**ABOUT THIS TASK**
All that is wanted is the line with "Arion SSD: [431,80,454,96]" and each line after it to the end of the data below, set down exactly and without pictures.

**DATA IN THIS EXERCISE**
-------------------------

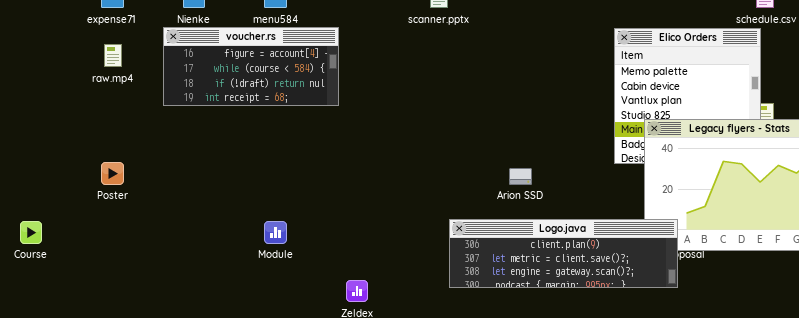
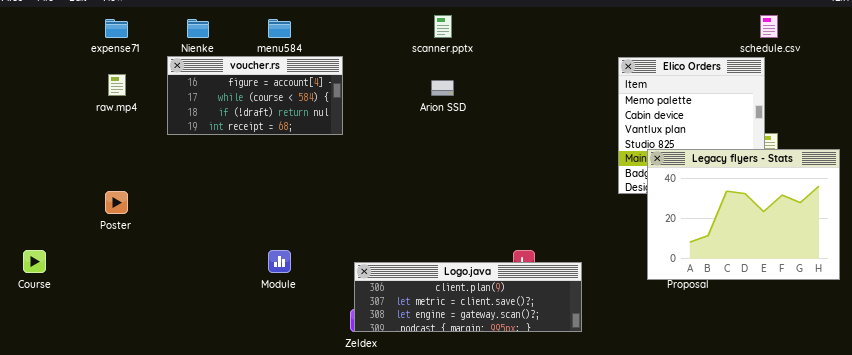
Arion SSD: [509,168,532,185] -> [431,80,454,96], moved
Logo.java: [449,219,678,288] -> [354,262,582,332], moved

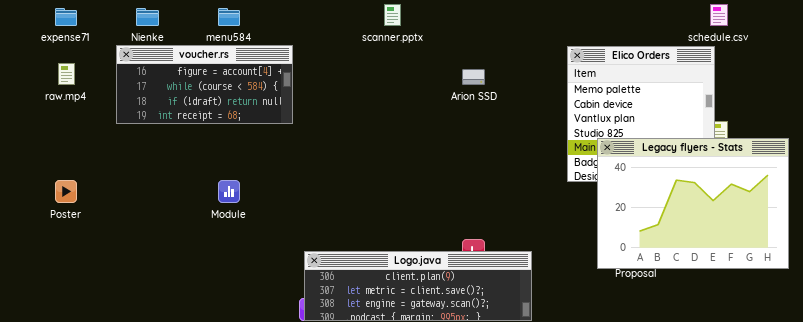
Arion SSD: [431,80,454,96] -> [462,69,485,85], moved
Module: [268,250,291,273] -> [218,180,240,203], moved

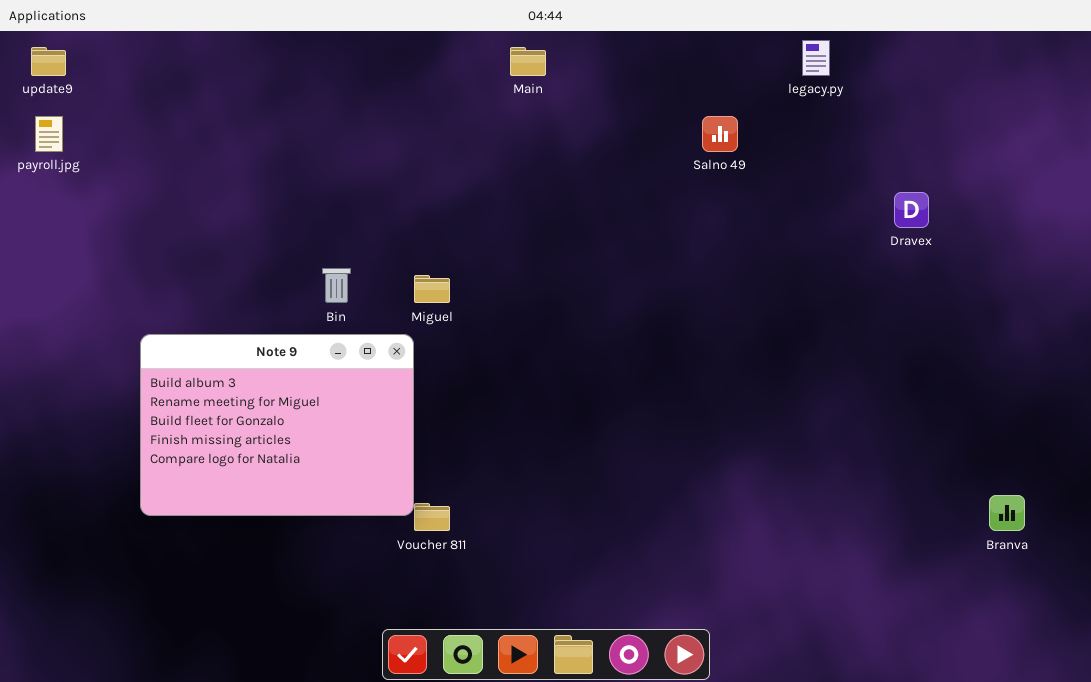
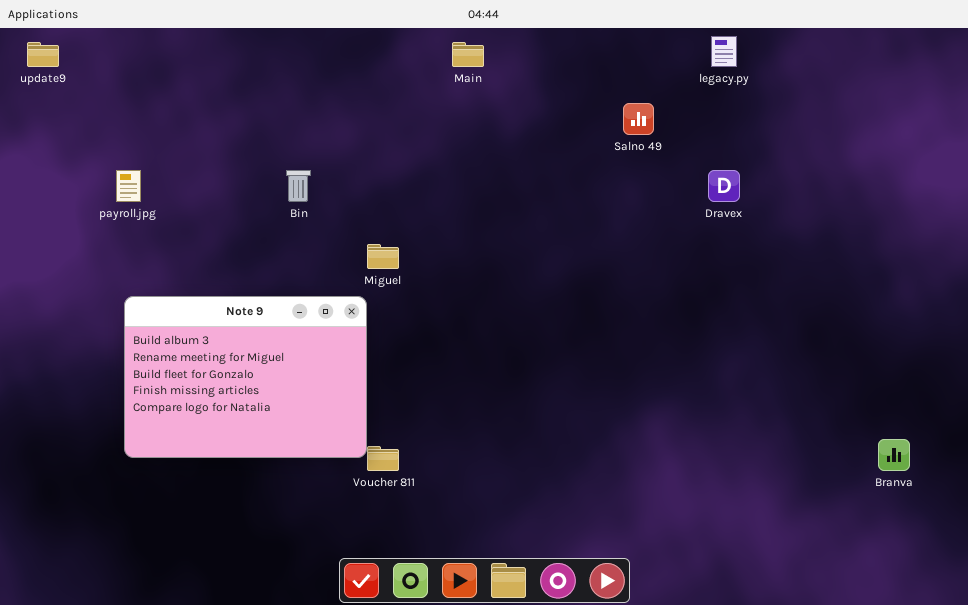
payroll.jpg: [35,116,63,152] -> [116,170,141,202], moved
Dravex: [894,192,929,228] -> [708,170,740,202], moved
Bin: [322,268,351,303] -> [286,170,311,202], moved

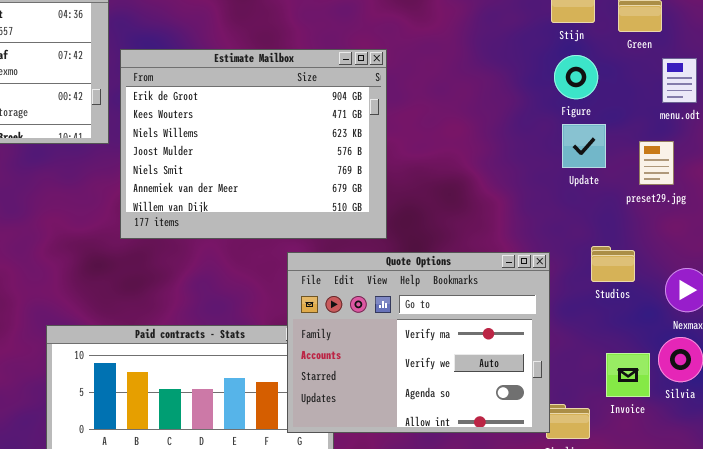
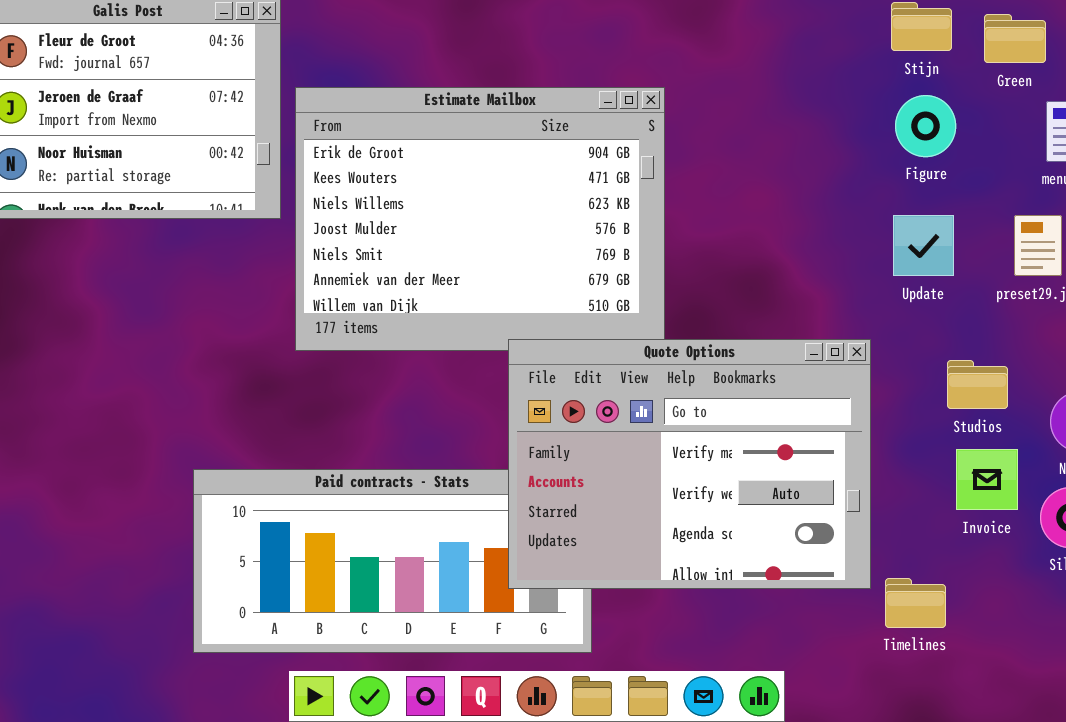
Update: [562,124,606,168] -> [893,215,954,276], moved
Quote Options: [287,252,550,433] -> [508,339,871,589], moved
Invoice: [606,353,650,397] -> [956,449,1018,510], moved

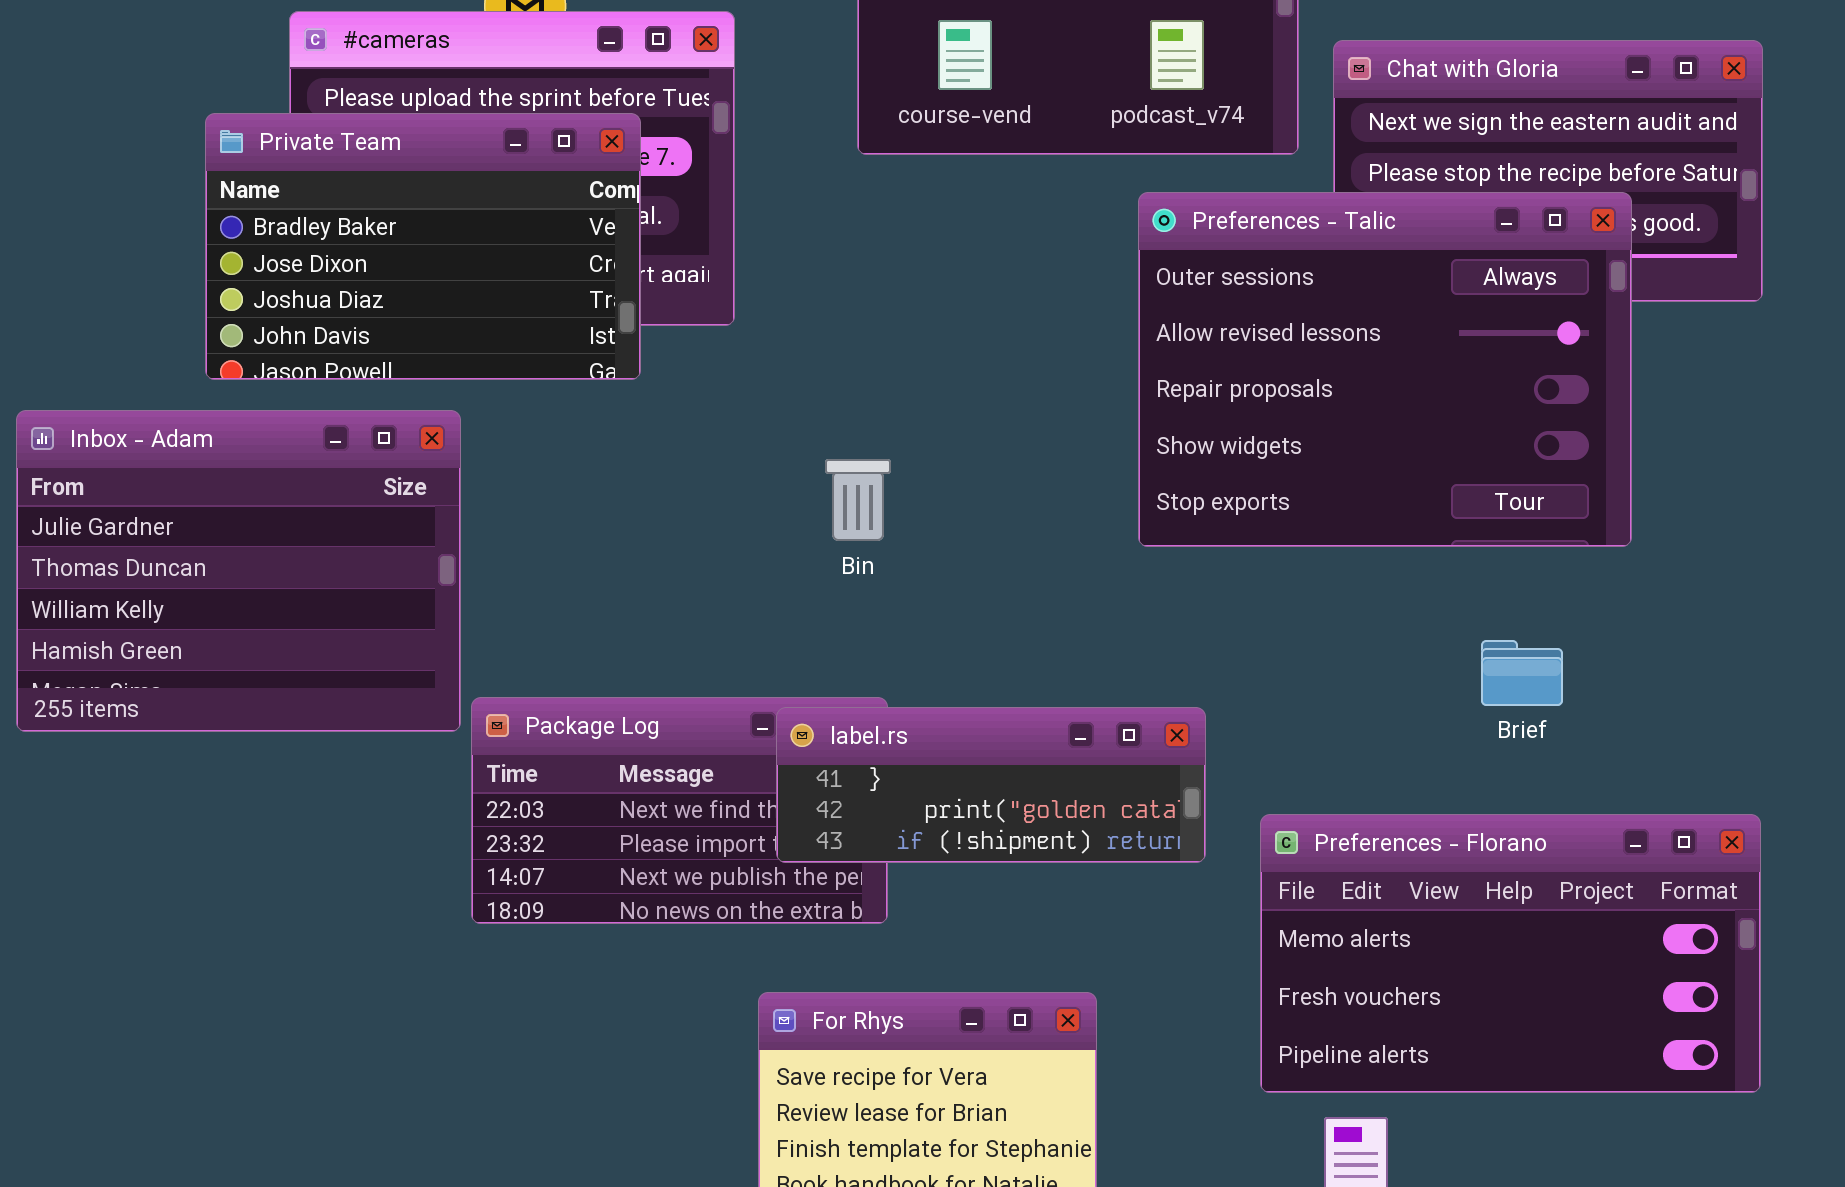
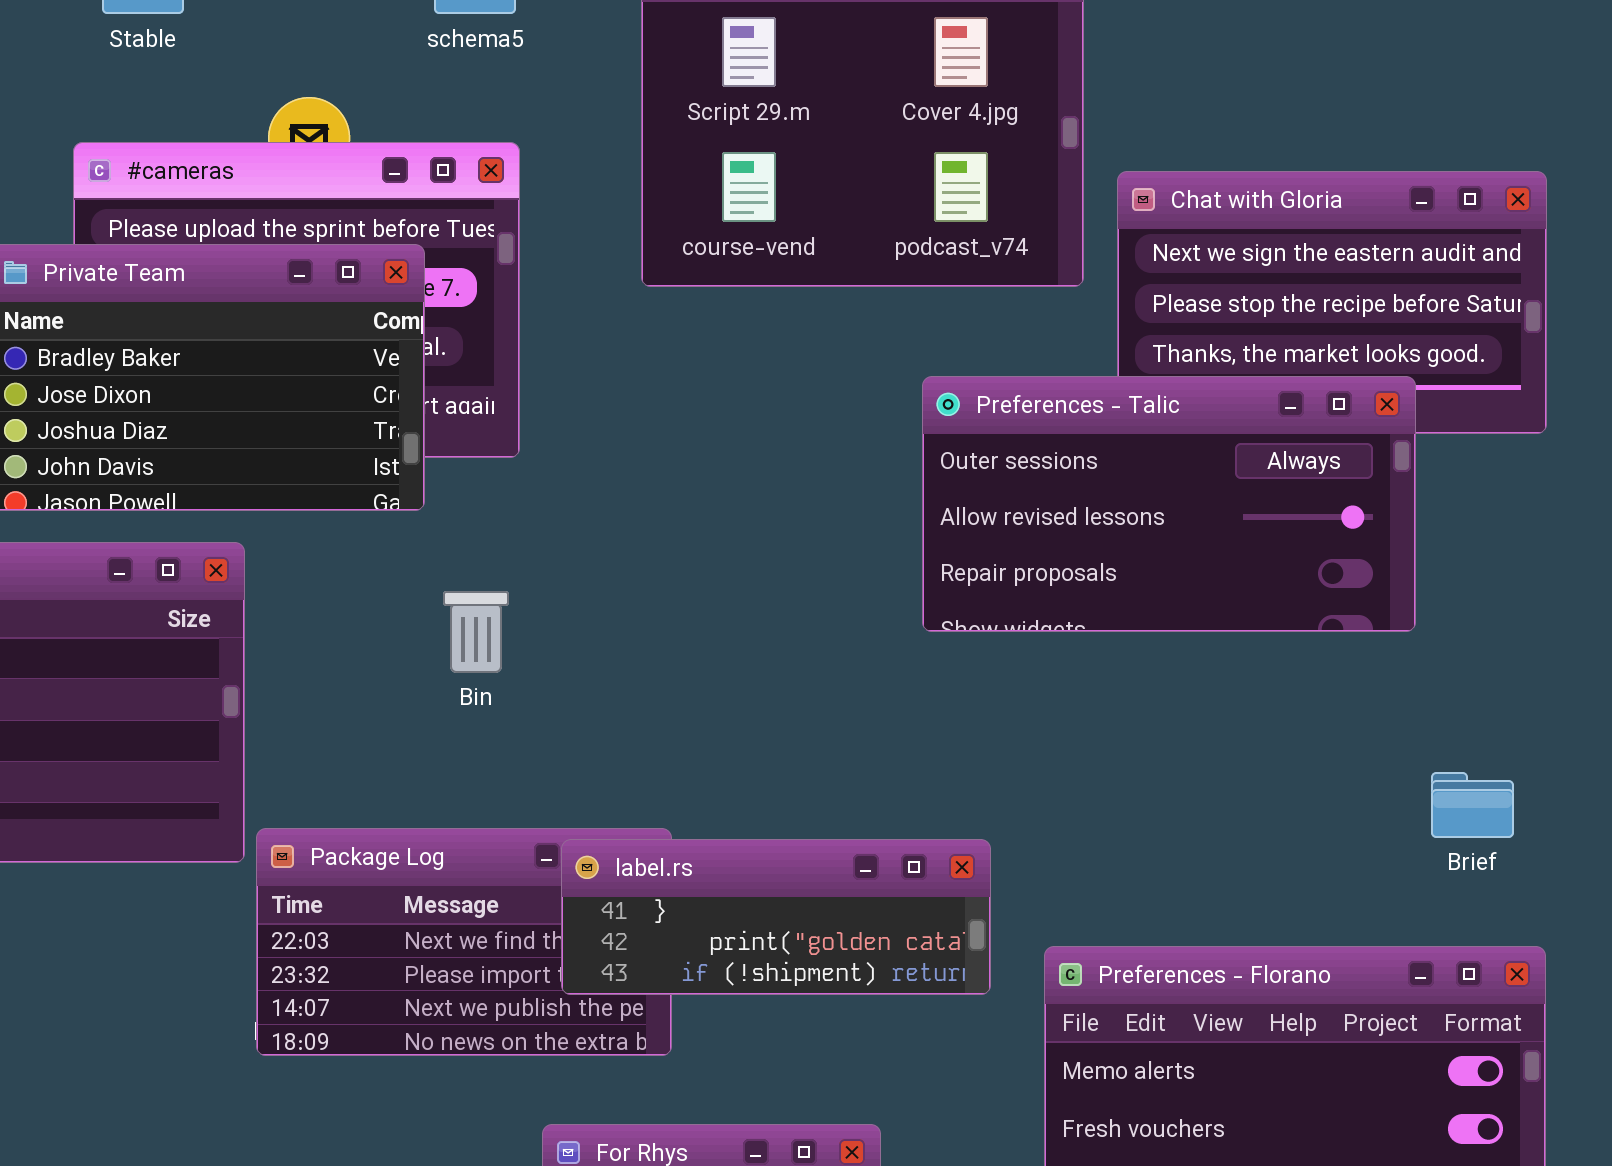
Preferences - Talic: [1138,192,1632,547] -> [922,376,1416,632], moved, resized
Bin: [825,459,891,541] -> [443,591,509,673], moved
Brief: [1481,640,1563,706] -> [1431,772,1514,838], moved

-------------------------

**EXPECTED OUTPUT**
Arion SSD: [431,80,454,96] -> [462,69,485,85], moved
Module: [268,250,291,273] -> [218,180,240,203], moved

payroll.jpg: [35,116,63,152] -> [116,170,141,202], moved
Dravex: [894,192,929,228] -> [708,170,740,202], moved
Bin: [322,268,351,303] -> [286,170,311,202], moved

Update: [562,124,606,168] -> [893,215,954,276], moved
Quote Options: [287,252,550,433] -> [508,339,871,589], moved
Invoice: [606,353,650,397] -> [956,449,1018,510], moved

Preferences - Talic: [1138,192,1632,547] -> [922,376,1416,632], moved, resized
Bin: [825,459,891,541] -> [443,591,509,673], moved
Brief: [1481,640,1563,706] -> [1431,772,1514,838], moved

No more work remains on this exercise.